Scene change data

____

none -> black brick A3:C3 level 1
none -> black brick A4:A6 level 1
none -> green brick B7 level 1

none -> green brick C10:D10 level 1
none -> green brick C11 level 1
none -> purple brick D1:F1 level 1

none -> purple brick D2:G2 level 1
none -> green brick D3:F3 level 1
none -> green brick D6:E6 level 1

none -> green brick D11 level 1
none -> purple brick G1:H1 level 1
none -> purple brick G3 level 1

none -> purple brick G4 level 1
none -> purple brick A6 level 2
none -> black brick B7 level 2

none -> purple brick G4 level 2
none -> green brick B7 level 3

____

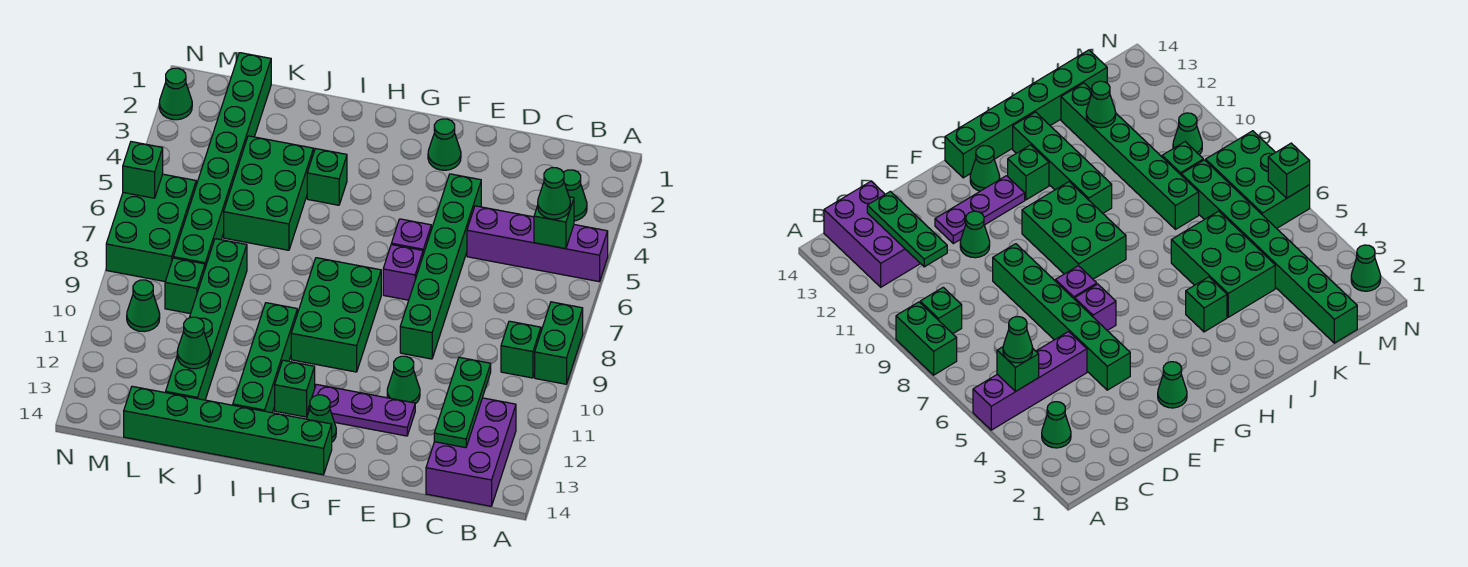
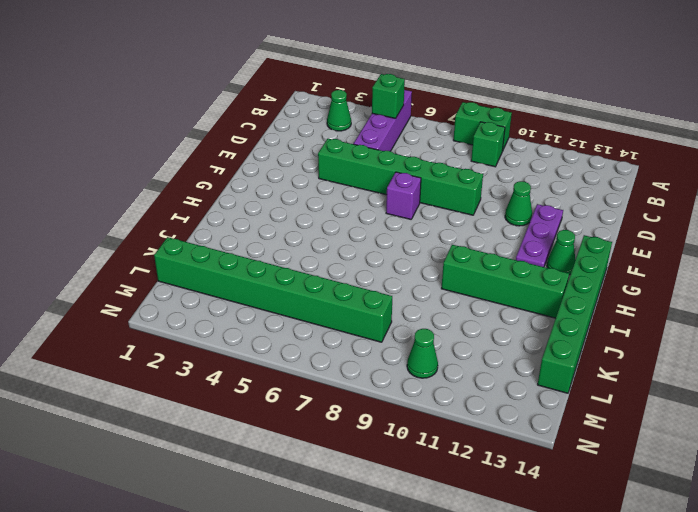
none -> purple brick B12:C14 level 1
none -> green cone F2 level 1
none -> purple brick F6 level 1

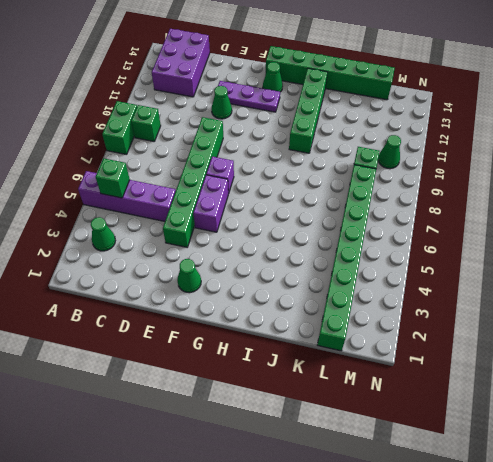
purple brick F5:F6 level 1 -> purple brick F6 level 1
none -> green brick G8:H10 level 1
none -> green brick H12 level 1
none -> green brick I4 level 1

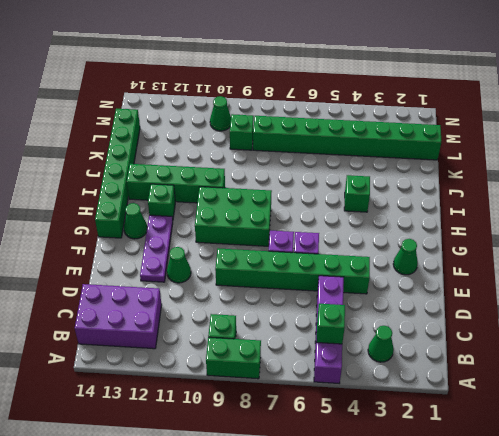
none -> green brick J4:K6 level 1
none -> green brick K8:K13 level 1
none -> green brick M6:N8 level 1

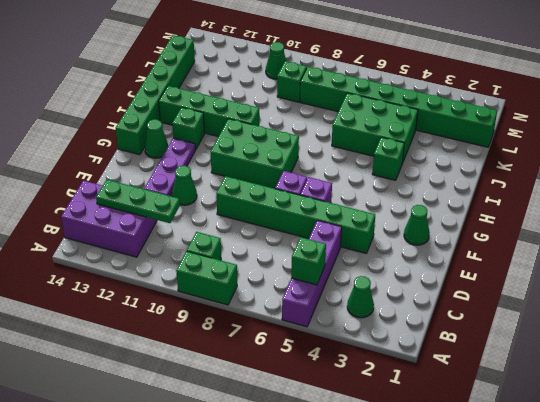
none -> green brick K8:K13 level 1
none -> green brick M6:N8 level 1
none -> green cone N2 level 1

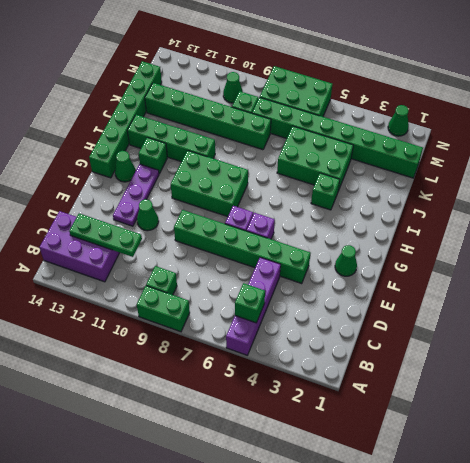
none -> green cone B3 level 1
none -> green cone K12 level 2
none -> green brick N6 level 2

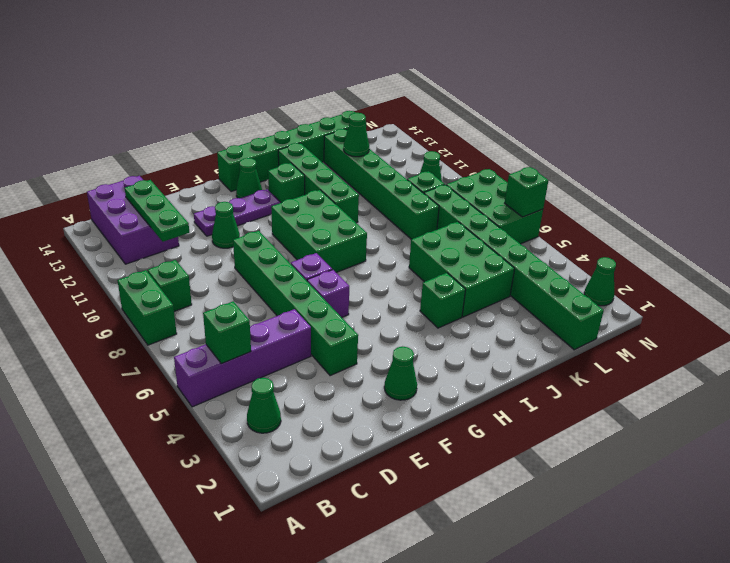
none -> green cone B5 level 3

____

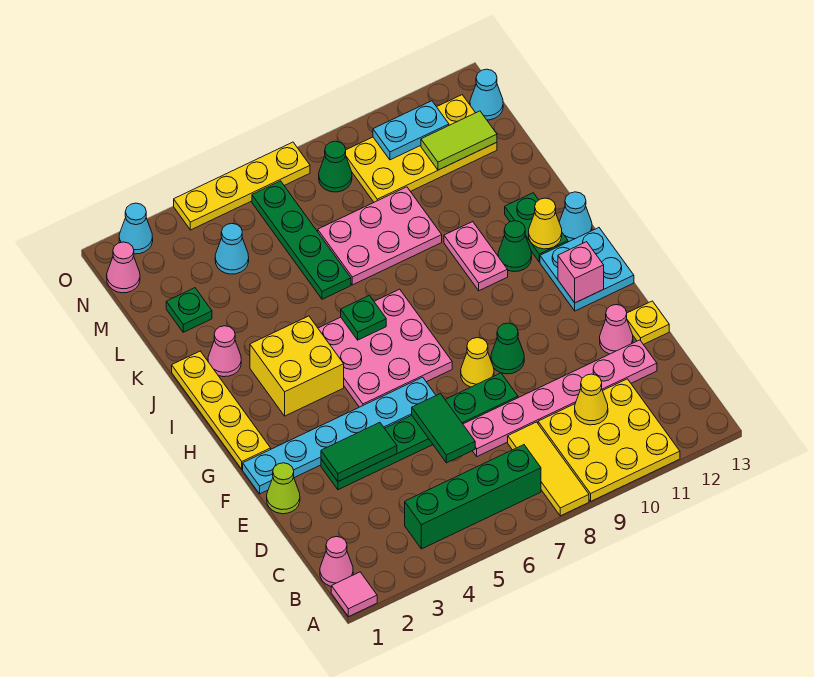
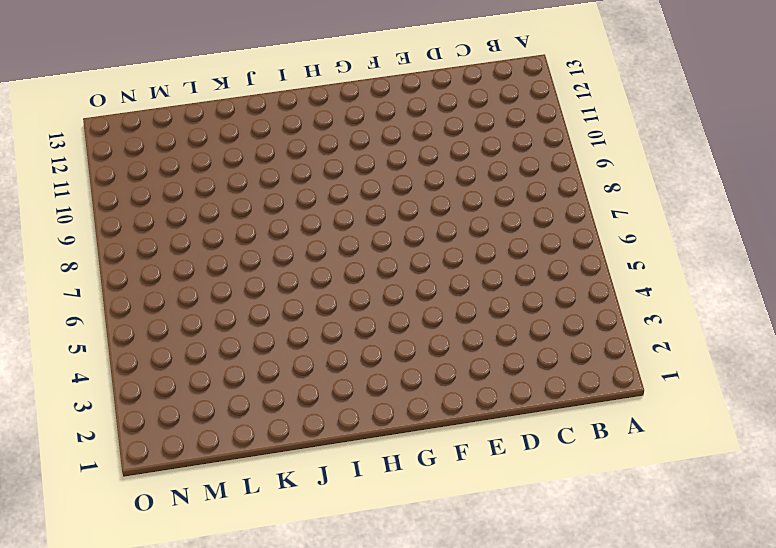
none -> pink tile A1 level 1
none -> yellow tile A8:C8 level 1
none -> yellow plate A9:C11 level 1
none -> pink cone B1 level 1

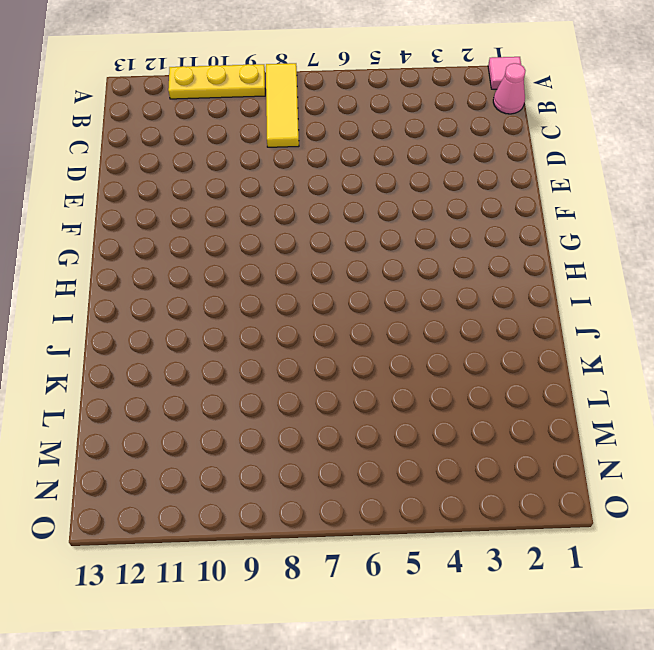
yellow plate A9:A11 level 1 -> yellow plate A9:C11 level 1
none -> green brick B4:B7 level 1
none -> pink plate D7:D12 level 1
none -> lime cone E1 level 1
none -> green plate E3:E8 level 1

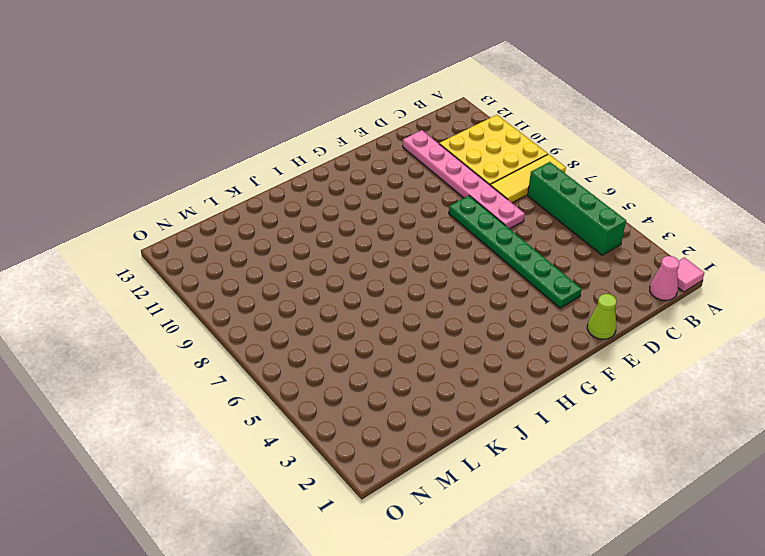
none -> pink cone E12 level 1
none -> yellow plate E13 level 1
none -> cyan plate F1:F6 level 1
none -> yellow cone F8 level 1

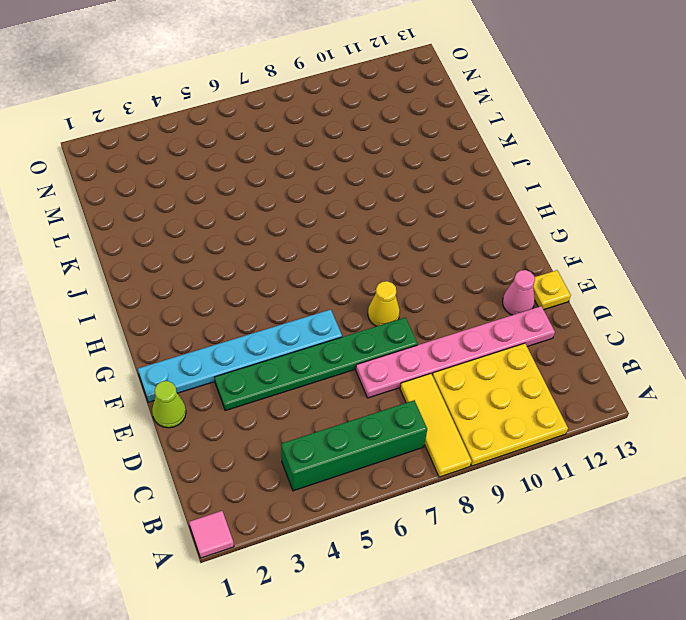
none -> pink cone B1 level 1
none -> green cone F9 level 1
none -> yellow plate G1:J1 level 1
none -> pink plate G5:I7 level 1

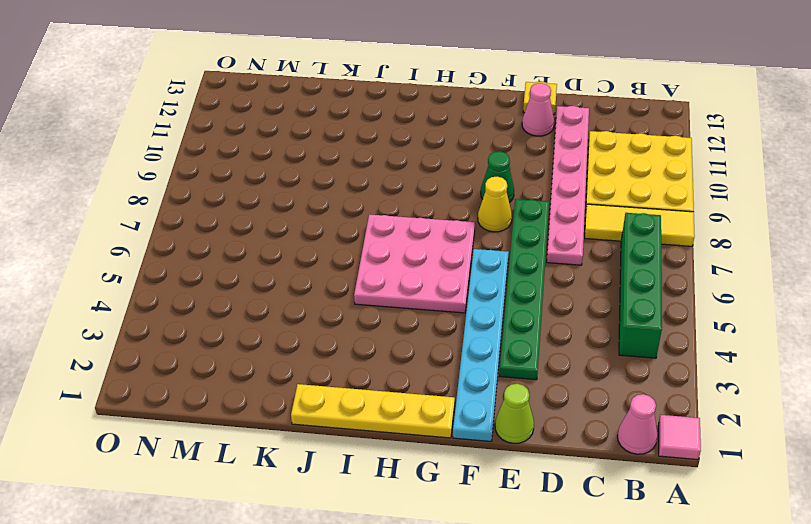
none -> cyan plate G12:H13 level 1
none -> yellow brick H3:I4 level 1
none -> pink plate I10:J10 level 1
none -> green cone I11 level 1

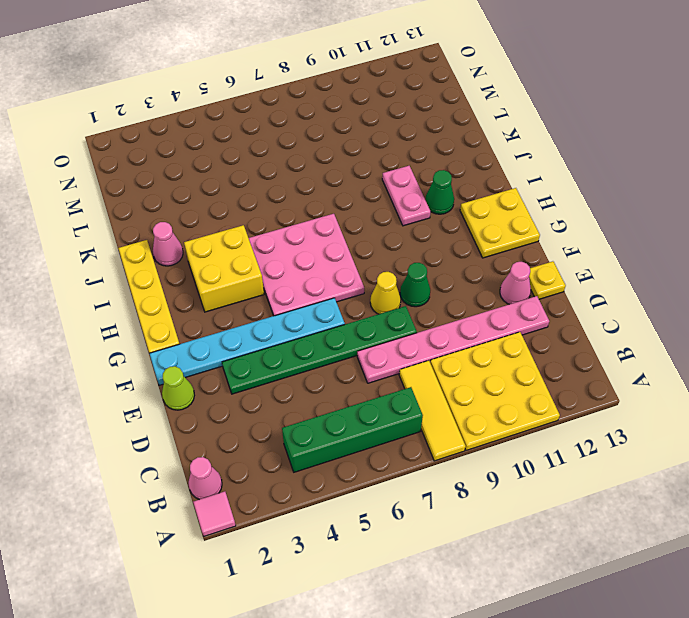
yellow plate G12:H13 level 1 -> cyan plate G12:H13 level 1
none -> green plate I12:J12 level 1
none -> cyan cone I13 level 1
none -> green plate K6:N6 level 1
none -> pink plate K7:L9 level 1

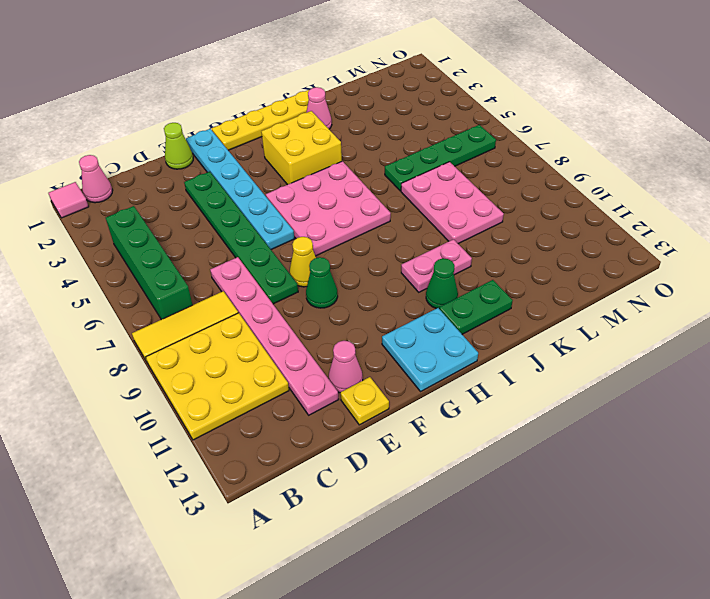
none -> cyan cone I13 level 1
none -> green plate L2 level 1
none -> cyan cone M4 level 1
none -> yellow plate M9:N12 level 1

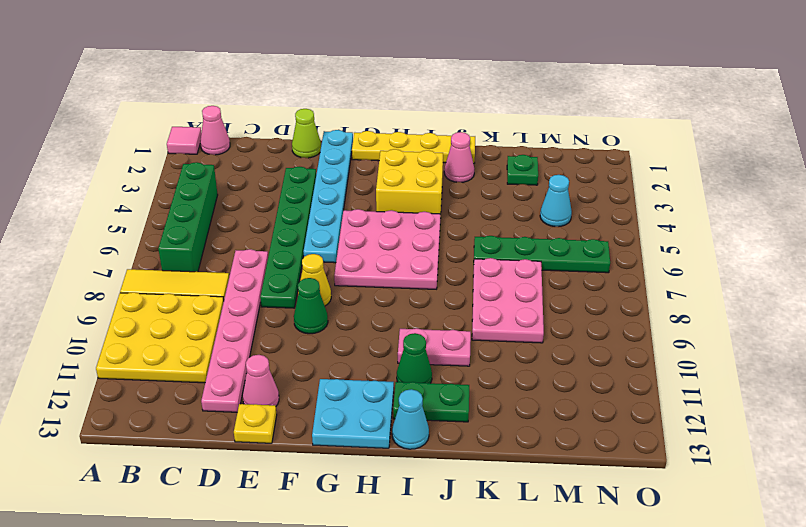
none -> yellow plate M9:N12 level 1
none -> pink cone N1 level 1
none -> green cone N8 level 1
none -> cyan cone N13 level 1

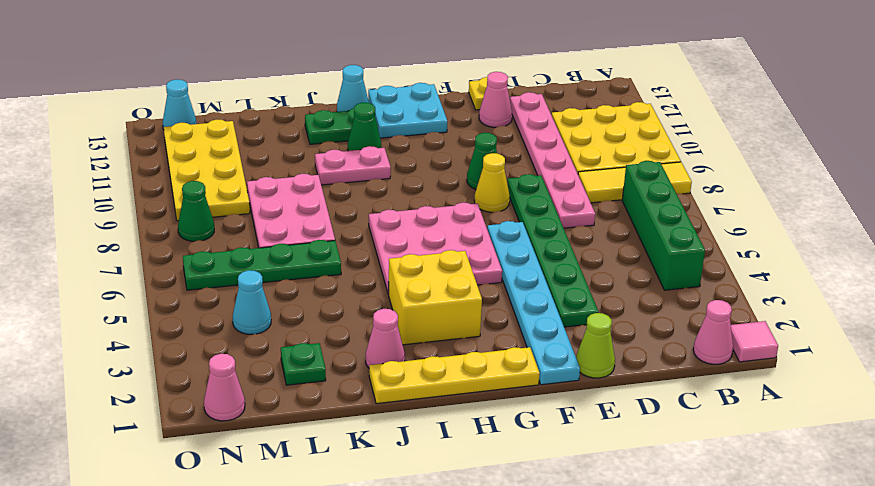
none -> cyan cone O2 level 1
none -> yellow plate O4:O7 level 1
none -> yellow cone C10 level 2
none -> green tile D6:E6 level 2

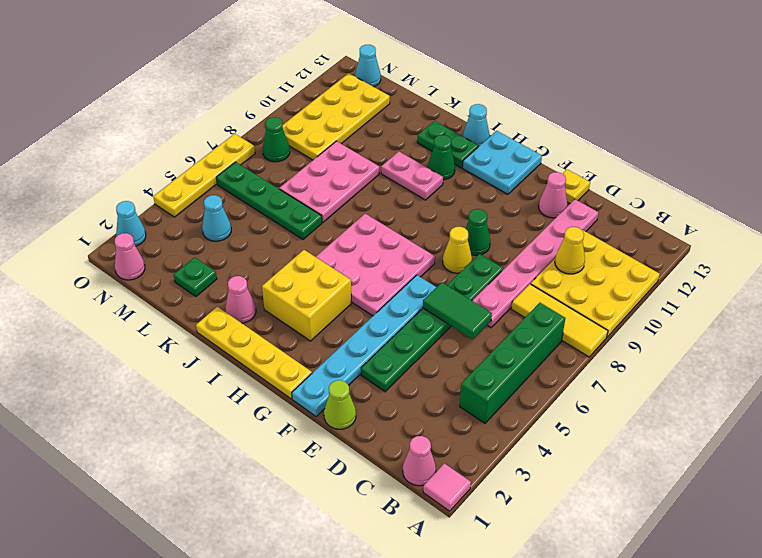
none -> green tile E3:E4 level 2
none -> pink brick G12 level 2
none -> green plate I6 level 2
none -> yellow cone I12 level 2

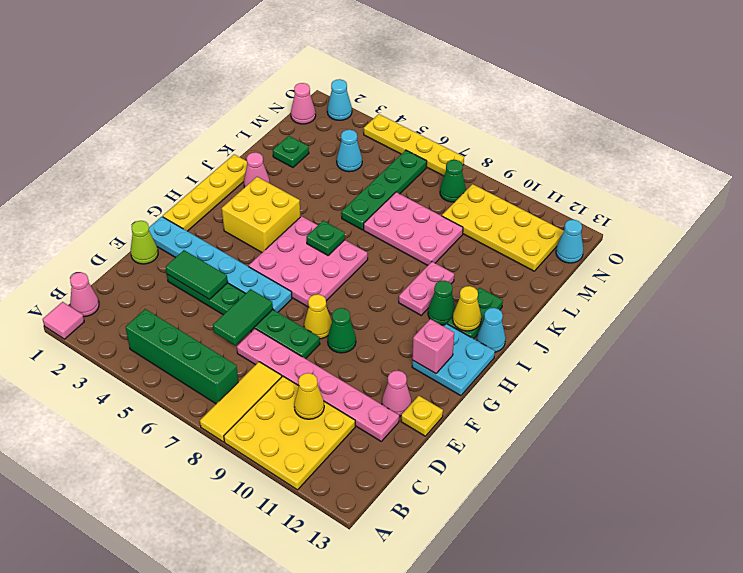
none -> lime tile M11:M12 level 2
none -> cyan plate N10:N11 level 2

____

WHAT TO DO
Once the line with "none -> yellow plate G1:J1 level 1" has been found above, output that line and every later line exactly, stopping after the line with "none -> cyan plate N10:N11 level 2", and omit the pictures.

WRITTEN ANSWER
none -> yellow plate G1:J1 level 1
none -> pink plate G5:I7 level 1

none -> cyan plate G12:H13 level 1
none -> yellow brick H3:I4 level 1
none -> pink plate I10:J10 level 1
none -> green cone I11 level 1

yellow plate G12:H13 level 1 -> cyan plate G12:H13 level 1
none -> green plate I12:J12 level 1
none -> cyan cone I13 level 1
none -> green plate K6:N6 level 1
none -> pink plate K7:L9 level 1

none -> cyan cone I13 level 1
none -> green plate L2 level 1
none -> cyan cone M4 level 1
none -> yellow plate M9:N12 level 1

none -> yellow plate M9:N12 level 1
none -> pink cone N1 level 1
none -> green cone N8 level 1
none -> cyan cone N13 level 1

none -> cyan cone O2 level 1
none -> yellow plate O4:O7 level 1
none -> yellow cone C10 level 2
none -> green tile D6:E6 level 2

none -> green tile E3:E4 level 2
none -> pink brick G12 level 2
none -> green plate I6 level 2
none -> yellow cone I12 level 2

none -> lime tile M11:M12 level 2
none -> cyan plate N10:N11 level 2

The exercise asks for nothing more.